Below are some records; give them all again exactly, but not the pictures.

-------- Excerpted data

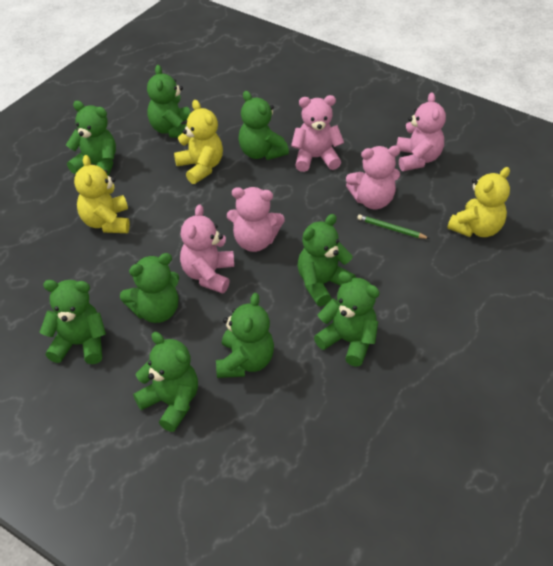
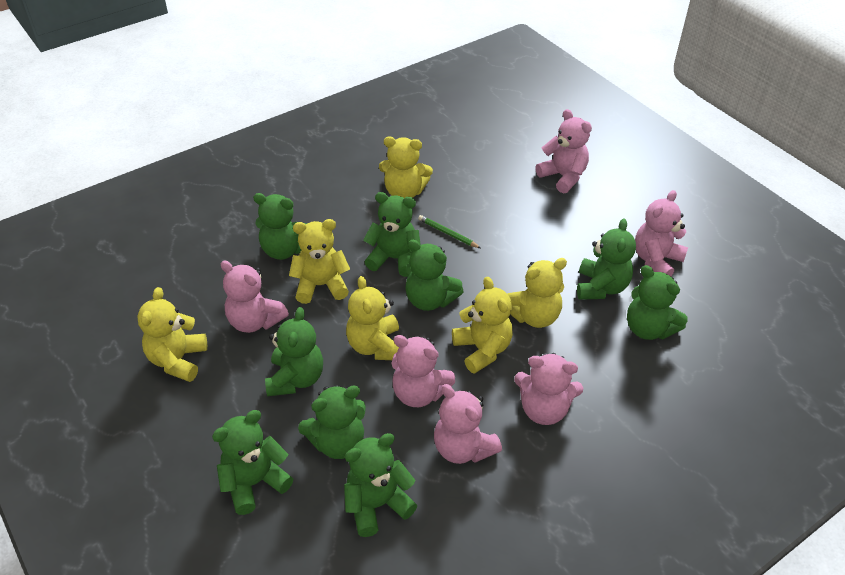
pink teddy bear: 5 -> 6
yellow teddy bear: 3 -> 6

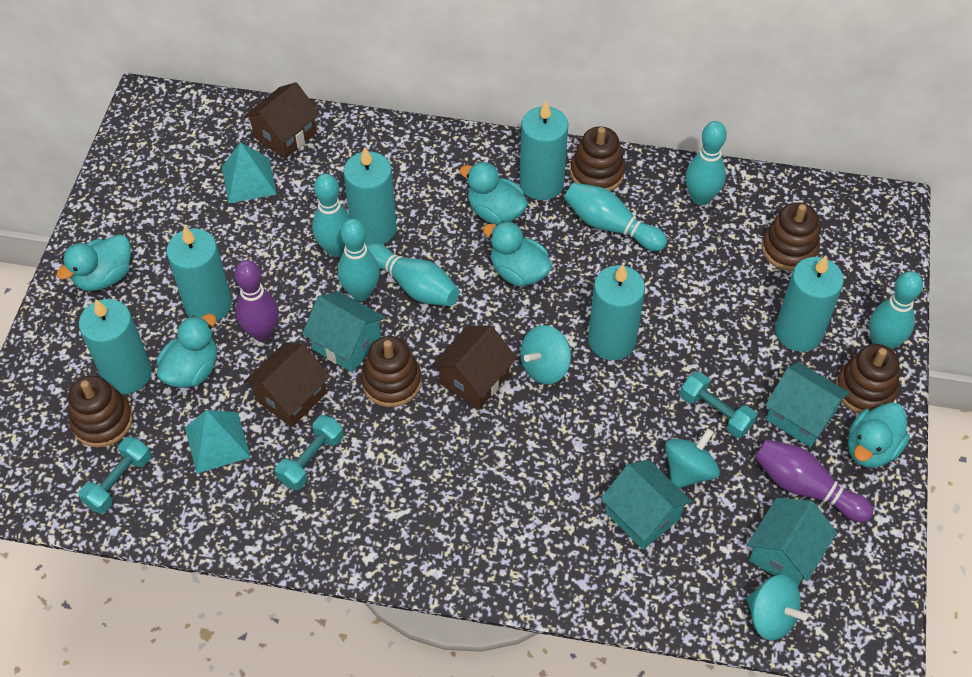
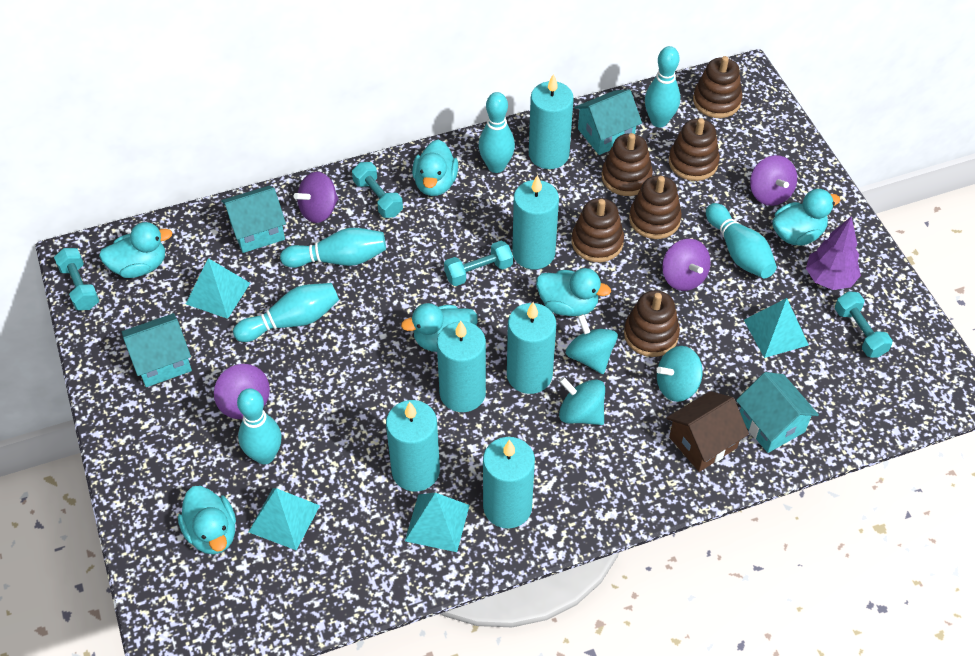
brown house: 3 -> 1
brown stacking toy: 5 -> 6
purple bowling pin: 2 -> 0
purple spinning top: 0 -> 4
purple tree: 0 -> 1
turquoise duck: 5 -> 6
turquoise dumbbell: 3 -> 4
turquoise pyramid: 2 -> 4

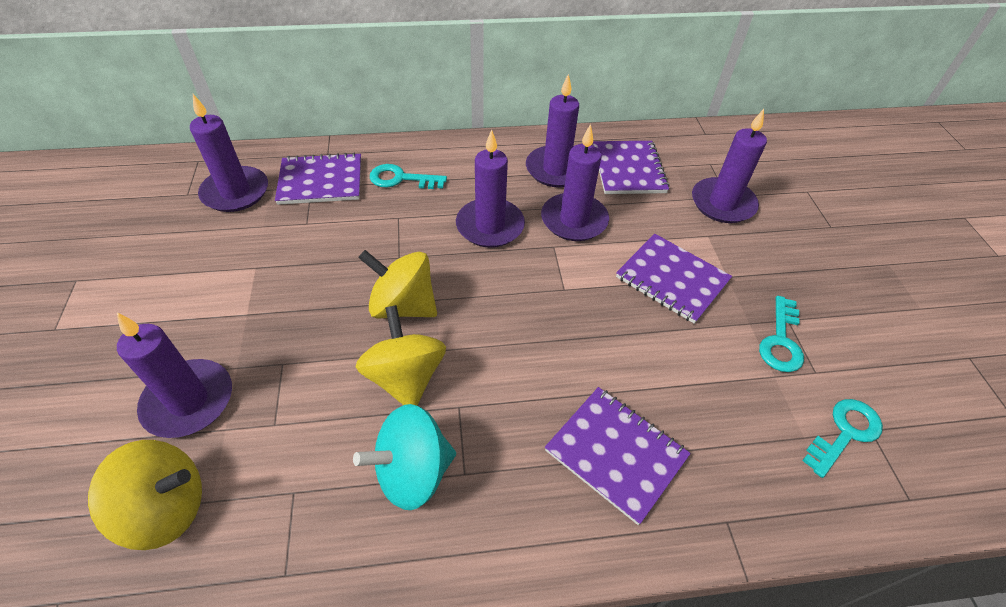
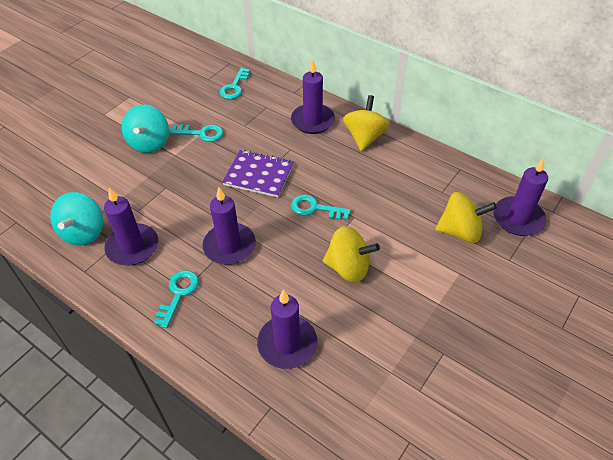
purple candle: 6 -> 5
purple notebook: 4 -> 1
turquoise key: 3 -> 4
turquoise spinning top: 1 -> 2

----------------

Answer for the task
pink teddy bear: 5 -> 6
yellow teddy bear: 3 -> 6

brown house: 3 -> 1
brown stacking toy: 5 -> 6
purple bowling pin: 2 -> 0
purple spinning top: 0 -> 4
purple tree: 0 -> 1
turquoise duck: 5 -> 6
turquoise dumbbell: 3 -> 4
turquoise pyramid: 2 -> 4

purple candle: 6 -> 5
purple notebook: 4 -> 1
turquoise key: 3 -> 4
turquoise spinning top: 1 -> 2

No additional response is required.